- DATASET ENTRIES
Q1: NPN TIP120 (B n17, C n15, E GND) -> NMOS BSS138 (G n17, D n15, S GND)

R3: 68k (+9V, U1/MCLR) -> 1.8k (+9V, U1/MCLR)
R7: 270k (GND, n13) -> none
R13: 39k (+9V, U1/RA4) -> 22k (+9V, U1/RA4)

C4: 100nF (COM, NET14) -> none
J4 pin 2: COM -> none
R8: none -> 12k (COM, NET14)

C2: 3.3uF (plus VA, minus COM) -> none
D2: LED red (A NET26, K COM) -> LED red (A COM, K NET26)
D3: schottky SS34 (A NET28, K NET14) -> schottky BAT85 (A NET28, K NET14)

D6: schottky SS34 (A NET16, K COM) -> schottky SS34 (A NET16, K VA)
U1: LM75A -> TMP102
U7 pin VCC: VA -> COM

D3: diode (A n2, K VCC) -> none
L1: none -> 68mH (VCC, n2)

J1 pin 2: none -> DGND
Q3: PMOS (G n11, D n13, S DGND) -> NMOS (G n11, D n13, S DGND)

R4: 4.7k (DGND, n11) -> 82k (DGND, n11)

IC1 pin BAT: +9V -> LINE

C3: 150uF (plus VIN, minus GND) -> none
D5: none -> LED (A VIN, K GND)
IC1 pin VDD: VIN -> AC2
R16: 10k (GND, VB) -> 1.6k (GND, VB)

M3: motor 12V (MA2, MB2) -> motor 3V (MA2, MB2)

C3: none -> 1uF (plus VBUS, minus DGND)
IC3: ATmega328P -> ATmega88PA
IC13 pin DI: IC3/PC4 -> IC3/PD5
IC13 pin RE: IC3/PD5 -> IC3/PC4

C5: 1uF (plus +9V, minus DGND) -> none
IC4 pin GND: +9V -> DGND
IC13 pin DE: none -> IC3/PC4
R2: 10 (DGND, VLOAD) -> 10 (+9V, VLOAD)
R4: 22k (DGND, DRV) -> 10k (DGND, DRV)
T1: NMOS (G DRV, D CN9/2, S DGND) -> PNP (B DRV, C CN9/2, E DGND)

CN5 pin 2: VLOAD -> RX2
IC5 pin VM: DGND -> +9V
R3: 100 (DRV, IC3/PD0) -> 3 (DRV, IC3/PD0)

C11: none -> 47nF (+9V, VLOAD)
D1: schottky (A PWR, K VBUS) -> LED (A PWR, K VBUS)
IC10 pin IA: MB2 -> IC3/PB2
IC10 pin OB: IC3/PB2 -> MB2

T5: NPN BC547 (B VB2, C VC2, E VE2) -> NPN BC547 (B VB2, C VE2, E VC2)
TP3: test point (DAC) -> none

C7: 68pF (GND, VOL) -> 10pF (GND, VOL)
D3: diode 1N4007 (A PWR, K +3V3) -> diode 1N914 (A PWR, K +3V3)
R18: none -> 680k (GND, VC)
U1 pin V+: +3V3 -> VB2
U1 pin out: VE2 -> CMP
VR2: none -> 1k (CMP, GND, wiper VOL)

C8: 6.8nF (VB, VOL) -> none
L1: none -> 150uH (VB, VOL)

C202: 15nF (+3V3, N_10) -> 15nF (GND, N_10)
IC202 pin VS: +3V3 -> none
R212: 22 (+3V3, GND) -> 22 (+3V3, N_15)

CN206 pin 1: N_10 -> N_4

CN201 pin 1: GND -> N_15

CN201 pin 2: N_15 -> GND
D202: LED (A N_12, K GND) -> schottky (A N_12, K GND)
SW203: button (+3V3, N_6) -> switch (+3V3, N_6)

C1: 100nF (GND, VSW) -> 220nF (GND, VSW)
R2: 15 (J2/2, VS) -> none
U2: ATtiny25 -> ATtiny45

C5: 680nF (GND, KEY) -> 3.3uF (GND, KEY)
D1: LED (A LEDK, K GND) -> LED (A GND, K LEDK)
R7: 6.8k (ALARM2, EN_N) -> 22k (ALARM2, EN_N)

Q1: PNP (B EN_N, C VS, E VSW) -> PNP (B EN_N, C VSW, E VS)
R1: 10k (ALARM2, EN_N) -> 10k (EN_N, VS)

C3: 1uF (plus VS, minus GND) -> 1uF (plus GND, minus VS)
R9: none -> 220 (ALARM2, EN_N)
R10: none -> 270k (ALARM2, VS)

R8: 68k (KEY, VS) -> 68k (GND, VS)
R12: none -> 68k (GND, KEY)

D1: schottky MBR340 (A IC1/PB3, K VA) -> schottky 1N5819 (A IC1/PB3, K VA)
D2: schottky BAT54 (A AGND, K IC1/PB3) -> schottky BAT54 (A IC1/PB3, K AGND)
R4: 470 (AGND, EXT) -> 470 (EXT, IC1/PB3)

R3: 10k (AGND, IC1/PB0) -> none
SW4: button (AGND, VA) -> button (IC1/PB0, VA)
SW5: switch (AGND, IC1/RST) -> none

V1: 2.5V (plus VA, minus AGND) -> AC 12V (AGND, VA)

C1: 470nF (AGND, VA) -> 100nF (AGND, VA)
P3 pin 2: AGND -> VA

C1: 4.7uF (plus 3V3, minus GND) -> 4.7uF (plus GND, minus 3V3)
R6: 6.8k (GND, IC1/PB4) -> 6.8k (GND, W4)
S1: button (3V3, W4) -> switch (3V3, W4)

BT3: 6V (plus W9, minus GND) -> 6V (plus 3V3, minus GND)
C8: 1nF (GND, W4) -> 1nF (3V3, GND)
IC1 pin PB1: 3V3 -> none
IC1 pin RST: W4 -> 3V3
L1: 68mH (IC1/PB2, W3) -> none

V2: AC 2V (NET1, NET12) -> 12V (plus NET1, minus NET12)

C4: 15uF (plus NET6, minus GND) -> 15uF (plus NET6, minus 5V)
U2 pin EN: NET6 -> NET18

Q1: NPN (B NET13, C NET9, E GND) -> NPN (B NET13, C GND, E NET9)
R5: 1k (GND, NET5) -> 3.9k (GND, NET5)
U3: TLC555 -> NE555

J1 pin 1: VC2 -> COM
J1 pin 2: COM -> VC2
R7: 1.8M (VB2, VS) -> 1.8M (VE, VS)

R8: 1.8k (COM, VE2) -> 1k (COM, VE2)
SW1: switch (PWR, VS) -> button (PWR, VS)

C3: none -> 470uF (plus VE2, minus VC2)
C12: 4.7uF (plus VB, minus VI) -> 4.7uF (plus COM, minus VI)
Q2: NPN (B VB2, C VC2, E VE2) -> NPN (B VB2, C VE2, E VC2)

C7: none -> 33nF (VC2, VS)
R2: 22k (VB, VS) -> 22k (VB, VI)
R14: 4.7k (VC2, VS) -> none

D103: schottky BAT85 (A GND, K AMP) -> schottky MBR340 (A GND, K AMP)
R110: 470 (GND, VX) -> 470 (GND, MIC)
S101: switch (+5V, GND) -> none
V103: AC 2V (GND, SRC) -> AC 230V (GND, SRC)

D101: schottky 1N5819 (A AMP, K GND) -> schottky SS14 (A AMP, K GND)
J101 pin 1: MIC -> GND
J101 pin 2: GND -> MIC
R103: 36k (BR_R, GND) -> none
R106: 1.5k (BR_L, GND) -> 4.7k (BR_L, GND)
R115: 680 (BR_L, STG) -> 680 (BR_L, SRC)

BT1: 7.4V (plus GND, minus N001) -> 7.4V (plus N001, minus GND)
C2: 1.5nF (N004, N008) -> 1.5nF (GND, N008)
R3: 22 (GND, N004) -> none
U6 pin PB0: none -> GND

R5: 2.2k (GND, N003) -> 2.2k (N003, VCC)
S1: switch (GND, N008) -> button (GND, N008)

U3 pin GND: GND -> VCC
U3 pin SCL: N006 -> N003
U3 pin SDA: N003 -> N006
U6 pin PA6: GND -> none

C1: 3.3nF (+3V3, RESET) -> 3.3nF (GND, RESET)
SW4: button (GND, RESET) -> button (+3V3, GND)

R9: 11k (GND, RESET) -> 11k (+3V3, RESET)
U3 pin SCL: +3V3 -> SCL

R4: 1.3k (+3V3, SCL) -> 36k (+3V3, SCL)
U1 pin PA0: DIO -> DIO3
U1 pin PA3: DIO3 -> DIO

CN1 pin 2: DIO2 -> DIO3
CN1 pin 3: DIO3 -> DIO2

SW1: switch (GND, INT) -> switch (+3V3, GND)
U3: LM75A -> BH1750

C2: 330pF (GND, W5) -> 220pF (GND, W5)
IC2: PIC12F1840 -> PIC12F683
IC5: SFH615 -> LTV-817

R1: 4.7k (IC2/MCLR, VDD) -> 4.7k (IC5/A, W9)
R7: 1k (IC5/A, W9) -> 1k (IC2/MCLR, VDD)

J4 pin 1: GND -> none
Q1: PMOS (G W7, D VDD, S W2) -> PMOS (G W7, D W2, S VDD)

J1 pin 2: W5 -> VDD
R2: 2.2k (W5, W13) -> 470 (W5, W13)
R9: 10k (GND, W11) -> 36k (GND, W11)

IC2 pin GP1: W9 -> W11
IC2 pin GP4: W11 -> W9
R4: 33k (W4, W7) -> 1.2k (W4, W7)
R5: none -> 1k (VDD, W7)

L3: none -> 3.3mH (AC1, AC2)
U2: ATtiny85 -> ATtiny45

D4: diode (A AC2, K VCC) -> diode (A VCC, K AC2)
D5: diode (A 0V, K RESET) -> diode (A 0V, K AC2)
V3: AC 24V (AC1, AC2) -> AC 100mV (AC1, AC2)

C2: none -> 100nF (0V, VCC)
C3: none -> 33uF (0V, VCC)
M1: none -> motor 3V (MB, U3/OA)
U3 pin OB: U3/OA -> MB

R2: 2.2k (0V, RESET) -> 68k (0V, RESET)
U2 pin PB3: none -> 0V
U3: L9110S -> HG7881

- PROMPT
Extract exactly and only the lines above from the line containing "Q3: PMOS (G" through the line containing "M3: motor 12V", both end lines included.

- SOLUTION FOR THIS PROBLEM
Q3: PMOS (G n11, D n13, S DGND) -> NMOS (G n11, D n13, S DGND)

R4: 4.7k (DGND, n11) -> 82k (DGND, n11)

IC1 pin BAT: +9V -> LINE

C3: 150uF (plus VIN, minus GND) -> none
D5: none -> LED (A VIN, K GND)
IC1 pin VDD: VIN -> AC2
R16: 10k (GND, VB) -> 1.6k (GND, VB)

M3: motor 12V (MA2, MB2) -> motor 3V (MA2, MB2)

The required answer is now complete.